Your task
Apart from the pictures, the listing is to be returned exactly.

Dataset
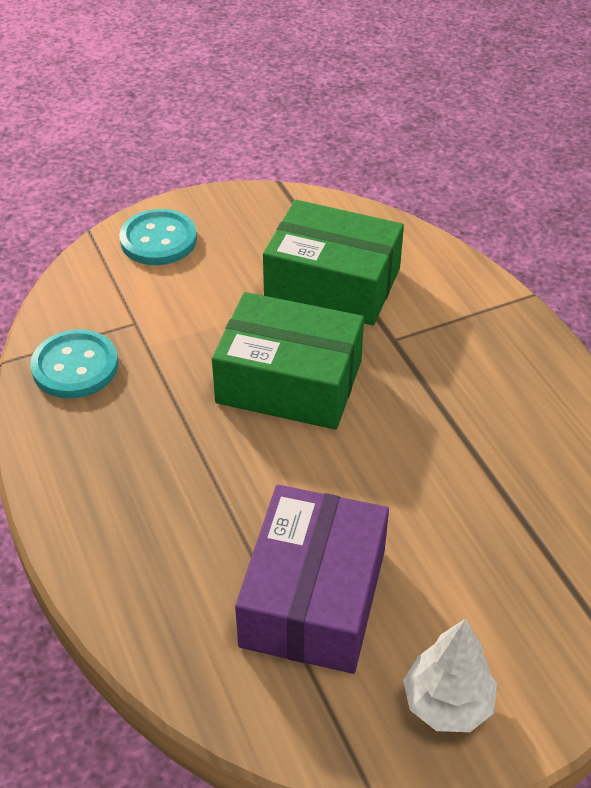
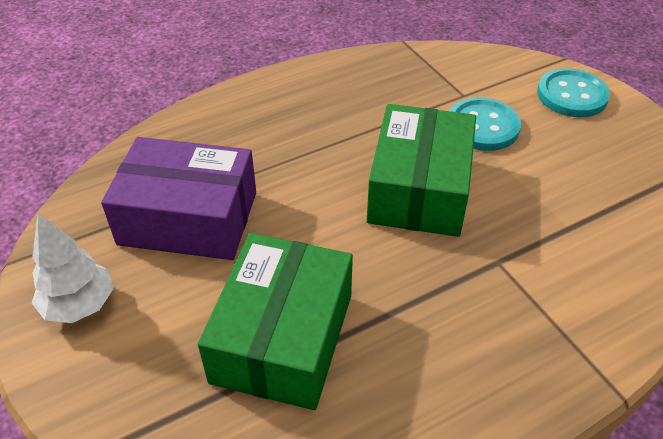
camera: 85 degrees right, 0 degrees up
(75, 366) = (406, 72): turquoise button -> turquoise button (482, 126)
(332, 283) = (563, 211): green box -> green box (283, 338)

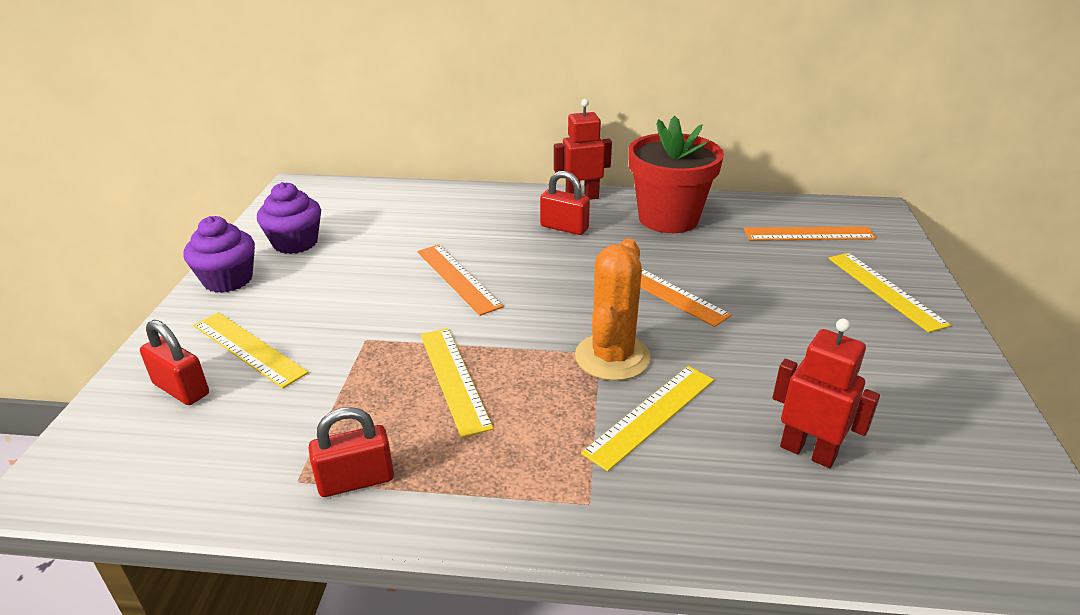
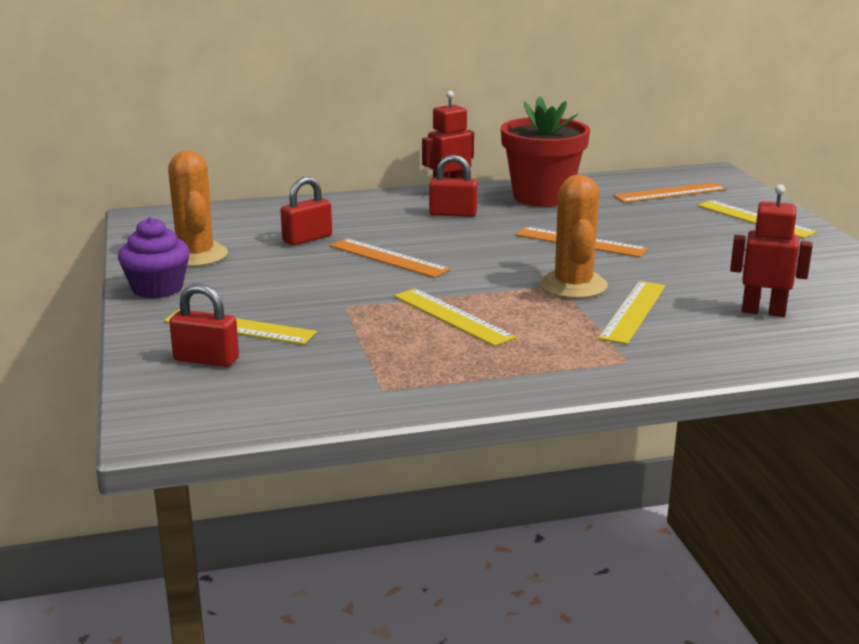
camera: 20 degrees left, 10 degrees down
(295, 243) = (195, 255): purple cupcake -> orange cactus
(356, 480) = (432, 381): red padlock -> red padlock (307, 239)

Worked solution
camera: 85 degrees right, 0 degrees up
(75, 366) = (406, 72): turquoise button -> turquoise button (482, 126)
(332, 283) = (563, 211): green box -> green box (283, 338)

camera: 20 degrees left, 10 degrees down
(295, 243) = (195, 255): purple cupcake -> orange cactus
(356, 480) = (432, 381): red padlock -> red padlock (307, 239)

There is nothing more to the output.